## Task to carry out
Please copy, word for word, the line that contains "RGB2 pin R: A4 -> D11" and every line after it through the end of the records, and nothing more.

## Available data
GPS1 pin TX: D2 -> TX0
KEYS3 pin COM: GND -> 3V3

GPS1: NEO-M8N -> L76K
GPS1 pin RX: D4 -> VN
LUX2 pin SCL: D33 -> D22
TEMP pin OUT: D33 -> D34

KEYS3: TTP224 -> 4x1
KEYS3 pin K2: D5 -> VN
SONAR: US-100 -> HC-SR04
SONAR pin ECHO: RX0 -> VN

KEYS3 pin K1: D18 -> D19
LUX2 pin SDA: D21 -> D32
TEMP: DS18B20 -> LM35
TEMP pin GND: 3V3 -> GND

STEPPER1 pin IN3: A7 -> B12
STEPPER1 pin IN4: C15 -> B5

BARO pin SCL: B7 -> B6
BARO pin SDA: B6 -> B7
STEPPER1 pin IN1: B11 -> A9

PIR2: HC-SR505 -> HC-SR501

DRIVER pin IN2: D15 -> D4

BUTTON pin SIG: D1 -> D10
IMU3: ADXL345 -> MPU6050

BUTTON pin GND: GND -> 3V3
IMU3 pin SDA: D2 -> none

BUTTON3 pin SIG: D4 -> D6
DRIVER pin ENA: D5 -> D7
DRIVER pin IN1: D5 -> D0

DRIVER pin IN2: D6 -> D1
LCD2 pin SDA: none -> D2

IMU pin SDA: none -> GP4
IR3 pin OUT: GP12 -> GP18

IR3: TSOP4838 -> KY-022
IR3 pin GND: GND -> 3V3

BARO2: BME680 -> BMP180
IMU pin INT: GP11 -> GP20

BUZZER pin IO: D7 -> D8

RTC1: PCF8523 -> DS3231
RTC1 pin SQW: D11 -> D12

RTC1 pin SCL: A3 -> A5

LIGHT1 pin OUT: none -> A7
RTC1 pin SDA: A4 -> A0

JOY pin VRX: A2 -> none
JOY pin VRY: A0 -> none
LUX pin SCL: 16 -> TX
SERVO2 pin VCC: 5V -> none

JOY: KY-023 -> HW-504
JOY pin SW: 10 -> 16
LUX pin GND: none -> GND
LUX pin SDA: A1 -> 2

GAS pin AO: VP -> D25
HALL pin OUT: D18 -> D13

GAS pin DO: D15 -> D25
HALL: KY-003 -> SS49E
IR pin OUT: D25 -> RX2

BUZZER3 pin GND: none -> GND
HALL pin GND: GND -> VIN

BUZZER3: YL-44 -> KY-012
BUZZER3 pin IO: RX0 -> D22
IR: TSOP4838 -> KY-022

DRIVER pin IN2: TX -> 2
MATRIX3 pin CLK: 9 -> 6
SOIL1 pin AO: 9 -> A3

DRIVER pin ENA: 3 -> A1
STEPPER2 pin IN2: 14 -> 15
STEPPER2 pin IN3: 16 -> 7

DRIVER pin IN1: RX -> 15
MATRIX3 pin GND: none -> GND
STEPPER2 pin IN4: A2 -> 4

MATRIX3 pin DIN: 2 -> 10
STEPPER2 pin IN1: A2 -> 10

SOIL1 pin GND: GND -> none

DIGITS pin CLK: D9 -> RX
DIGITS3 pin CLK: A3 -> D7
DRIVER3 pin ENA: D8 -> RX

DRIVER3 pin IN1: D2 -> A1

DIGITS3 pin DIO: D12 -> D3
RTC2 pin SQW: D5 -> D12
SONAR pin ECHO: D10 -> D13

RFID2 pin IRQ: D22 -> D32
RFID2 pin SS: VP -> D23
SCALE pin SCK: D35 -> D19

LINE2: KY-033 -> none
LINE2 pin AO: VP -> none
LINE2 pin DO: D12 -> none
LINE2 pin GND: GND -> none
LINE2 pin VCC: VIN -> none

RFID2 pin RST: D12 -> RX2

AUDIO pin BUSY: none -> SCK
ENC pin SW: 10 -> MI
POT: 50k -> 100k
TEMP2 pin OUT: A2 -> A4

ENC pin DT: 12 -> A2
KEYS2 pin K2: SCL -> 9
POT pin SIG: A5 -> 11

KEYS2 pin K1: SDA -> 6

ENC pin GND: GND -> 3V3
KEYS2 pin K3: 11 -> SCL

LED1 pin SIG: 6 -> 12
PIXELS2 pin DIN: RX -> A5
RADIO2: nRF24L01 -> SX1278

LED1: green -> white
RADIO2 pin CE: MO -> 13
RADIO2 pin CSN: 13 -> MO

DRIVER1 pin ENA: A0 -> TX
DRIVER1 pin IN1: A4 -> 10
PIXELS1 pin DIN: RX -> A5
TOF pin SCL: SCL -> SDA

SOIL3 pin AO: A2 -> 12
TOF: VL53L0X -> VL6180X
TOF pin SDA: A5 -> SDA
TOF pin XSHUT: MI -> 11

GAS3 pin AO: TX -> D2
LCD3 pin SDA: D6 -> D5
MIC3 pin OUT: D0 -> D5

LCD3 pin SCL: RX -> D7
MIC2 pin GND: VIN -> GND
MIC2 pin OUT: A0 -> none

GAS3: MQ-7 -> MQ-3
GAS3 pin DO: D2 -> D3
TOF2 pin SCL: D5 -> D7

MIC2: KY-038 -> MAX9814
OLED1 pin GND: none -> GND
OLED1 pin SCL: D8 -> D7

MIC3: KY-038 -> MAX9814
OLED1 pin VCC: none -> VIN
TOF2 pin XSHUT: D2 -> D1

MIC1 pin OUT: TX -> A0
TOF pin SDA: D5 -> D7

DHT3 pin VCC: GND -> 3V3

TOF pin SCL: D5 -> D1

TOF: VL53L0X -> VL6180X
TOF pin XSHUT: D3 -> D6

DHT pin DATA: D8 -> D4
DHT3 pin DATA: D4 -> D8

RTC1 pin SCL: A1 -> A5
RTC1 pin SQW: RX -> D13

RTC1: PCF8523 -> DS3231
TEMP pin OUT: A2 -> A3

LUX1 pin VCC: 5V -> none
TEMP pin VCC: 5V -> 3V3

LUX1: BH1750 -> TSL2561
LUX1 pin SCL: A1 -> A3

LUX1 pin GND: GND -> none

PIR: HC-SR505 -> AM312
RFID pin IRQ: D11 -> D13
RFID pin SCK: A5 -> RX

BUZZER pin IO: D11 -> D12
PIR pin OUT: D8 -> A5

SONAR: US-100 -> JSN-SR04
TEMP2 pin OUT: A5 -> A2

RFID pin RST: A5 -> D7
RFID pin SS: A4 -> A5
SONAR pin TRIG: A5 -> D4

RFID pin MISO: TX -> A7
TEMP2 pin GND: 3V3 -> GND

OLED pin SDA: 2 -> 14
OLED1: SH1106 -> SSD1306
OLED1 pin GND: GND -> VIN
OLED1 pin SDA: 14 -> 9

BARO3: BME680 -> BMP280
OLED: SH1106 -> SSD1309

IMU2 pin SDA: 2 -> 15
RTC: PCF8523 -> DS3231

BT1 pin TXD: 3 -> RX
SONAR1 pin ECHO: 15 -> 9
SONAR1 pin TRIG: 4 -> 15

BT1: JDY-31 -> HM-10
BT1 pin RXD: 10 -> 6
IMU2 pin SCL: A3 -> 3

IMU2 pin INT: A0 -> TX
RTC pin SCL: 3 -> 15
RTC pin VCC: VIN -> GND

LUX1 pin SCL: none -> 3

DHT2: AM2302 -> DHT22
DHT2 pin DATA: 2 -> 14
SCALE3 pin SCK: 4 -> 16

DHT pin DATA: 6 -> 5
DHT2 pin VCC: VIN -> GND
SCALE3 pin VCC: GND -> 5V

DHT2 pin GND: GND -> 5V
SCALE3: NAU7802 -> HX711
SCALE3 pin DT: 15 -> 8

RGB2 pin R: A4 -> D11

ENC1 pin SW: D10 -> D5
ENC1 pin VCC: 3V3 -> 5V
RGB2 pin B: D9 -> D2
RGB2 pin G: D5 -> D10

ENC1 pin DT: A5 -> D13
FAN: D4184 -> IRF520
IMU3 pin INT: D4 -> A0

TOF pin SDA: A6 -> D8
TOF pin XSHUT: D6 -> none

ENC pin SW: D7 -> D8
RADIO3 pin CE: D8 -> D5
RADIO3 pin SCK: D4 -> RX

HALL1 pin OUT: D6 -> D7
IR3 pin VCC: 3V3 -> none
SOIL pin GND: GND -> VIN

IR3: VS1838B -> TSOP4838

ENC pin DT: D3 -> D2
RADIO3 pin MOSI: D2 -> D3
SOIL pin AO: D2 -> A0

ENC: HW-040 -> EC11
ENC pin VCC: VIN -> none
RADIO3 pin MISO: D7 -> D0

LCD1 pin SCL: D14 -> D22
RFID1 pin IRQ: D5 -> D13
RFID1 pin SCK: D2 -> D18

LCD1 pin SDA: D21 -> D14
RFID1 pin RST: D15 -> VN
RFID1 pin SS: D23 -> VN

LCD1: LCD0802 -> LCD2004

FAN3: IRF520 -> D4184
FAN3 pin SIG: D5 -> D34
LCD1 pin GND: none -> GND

## Answer to this problem
RGB2 pin R: A4 -> D11

ENC1 pin SW: D10 -> D5
ENC1 pin VCC: 3V3 -> 5V
RGB2 pin B: D9 -> D2
RGB2 pin G: D5 -> D10

ENC1 pin DT: A5 -> D13
FAN: D4184 -> IRF520
IMU3 pin INT: D4 -> A0

TOF pin SDA: A6 -> D8
TOF pin XSHUT: D6 -> none

ENC pin SW: D7 -> D8
RADIO3 pin CE: D8 -> D5
RADIO3 pin SCK: D4 -> RX

HALL1 pin OUT: D6 -> D7
IR3 pin VCC: 3V3 -> none
SOIL pin GND: GND -> VIN

IR3: VS1838B -> TSOP4838

ENC pin DT: D3 -> D2
RADIO3 pin MOSI: D2 -> D3
SOIL pin AO: D2 -> A0

ENC: HW-040 -> EC11
ENC pin VCC: VIN -> none
RADIO3 pin MISO: D7 -> D0

LCD1 pin SCL: D14 -> D22
RFID1 pin IRQ: D5 -> D13
RFID1 pin SCK: D2 -> D18

LCD1 pin SDA: D21 -> D14
RFID1 pin RST: D15 -> VN
RFID1 pin SS: D23 -> VN

LCD1: LCD0802 -> LCD2004

FAN3: IRF520 -> D4184
FAN3 pin SIG: D5 -> D34
LCD1 pin GND: none -> GND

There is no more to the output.